=== Records supplied ===

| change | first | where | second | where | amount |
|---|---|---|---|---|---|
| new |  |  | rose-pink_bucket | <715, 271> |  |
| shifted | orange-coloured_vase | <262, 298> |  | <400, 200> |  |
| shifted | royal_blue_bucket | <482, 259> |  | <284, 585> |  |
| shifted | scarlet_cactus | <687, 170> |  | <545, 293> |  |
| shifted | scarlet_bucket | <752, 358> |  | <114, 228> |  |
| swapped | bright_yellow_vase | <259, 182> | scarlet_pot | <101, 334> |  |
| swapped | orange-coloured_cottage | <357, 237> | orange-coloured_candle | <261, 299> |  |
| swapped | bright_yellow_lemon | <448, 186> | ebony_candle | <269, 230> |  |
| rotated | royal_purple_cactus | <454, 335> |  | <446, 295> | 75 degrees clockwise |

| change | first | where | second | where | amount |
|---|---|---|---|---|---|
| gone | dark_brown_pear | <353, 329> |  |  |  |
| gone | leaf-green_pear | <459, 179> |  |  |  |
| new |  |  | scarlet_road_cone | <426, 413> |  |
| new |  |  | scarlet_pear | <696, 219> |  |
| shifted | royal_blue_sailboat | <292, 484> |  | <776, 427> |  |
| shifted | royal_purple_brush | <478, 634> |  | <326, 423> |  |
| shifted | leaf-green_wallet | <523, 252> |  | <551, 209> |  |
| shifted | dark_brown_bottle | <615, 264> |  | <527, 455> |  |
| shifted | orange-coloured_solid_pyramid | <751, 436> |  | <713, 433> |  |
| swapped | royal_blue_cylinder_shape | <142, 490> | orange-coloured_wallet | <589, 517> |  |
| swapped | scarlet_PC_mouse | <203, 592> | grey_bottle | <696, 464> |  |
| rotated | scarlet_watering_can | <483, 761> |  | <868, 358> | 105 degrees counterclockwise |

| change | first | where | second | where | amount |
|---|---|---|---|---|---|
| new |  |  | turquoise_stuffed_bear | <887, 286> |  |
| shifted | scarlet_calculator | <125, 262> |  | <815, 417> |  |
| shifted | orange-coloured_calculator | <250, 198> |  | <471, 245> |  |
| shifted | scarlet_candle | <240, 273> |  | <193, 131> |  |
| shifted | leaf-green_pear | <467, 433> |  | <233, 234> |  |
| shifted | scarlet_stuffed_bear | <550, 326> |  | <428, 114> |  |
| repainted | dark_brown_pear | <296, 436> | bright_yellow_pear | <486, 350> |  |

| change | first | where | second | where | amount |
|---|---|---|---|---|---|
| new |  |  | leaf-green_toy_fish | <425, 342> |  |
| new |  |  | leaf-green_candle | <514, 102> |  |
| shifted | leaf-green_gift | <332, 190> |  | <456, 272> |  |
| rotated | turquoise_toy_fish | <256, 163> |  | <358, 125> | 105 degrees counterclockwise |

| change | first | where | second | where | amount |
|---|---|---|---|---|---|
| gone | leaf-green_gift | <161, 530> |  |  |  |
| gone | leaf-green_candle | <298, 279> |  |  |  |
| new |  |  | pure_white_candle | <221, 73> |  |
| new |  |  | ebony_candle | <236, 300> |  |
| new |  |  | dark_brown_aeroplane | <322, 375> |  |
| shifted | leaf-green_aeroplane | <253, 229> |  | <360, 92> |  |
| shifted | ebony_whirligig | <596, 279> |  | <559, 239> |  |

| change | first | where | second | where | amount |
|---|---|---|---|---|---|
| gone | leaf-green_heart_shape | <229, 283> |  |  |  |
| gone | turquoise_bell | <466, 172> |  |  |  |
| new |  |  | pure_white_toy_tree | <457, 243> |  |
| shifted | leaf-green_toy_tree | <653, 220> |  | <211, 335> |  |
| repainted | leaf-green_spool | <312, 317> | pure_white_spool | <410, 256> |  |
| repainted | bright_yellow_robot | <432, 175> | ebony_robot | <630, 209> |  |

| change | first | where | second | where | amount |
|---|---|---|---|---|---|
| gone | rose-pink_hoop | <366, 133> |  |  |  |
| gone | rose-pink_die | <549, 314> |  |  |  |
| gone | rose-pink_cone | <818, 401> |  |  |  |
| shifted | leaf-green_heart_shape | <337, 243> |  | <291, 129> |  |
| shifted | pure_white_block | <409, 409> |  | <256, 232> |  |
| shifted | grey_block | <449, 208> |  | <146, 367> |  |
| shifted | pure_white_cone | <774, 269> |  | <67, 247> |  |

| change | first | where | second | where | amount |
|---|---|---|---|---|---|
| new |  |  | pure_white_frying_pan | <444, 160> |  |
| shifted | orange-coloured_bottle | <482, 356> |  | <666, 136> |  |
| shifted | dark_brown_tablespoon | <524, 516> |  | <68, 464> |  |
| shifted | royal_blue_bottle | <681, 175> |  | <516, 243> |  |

===

What is needed: Reproduce exactly the lines from the beginning of the entries above up to and including the line that contains "swapped | bright_yellow_vase".

Completed exercise:
| change | first | where | second | where | amount |
|---|---|---|---|---|---|
| new |  |  | rose-pink_bucket | <715, 271> |  |
| shifted | orange-coloured_vase | <262, 298> |  | <400, 200> |  |
| shifted | royal_blue_bucket | <482, 259> |  | <284, 585> |  |
| shifted | scarlet_cactus | <687, 170> |  | <545, 293> |  |
| shifted | scarlet_bucket | <752, 358> |  | <114, 228> |  |
| swapped | bright_yellow_vase | <259, 182> | scarlet_pot | <101, 334> |  |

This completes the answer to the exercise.